REQUIRED ACTION:
Please count the lines in the records below that contain the string "move", with case counting, and give only the number.

TASK MATERIAL:
■ ■ ■ ■ ■

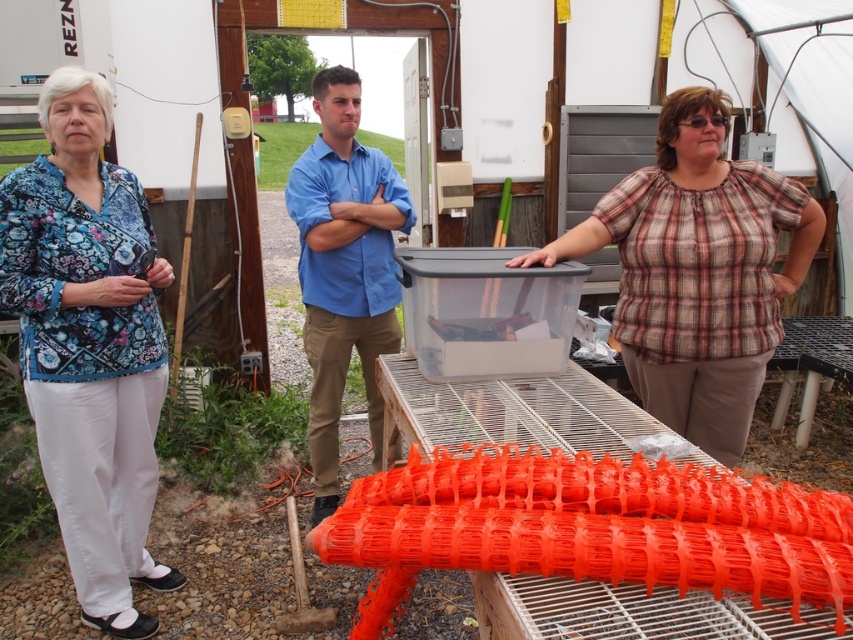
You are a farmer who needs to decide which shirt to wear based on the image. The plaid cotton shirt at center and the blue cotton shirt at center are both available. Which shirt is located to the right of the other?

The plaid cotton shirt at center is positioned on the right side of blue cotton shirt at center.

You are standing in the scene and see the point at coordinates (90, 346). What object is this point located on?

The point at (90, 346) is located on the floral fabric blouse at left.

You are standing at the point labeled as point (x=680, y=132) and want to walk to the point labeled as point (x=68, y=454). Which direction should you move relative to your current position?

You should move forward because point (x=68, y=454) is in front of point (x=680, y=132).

■ ■ ■ ■ ■

TASK RESPONSE:
2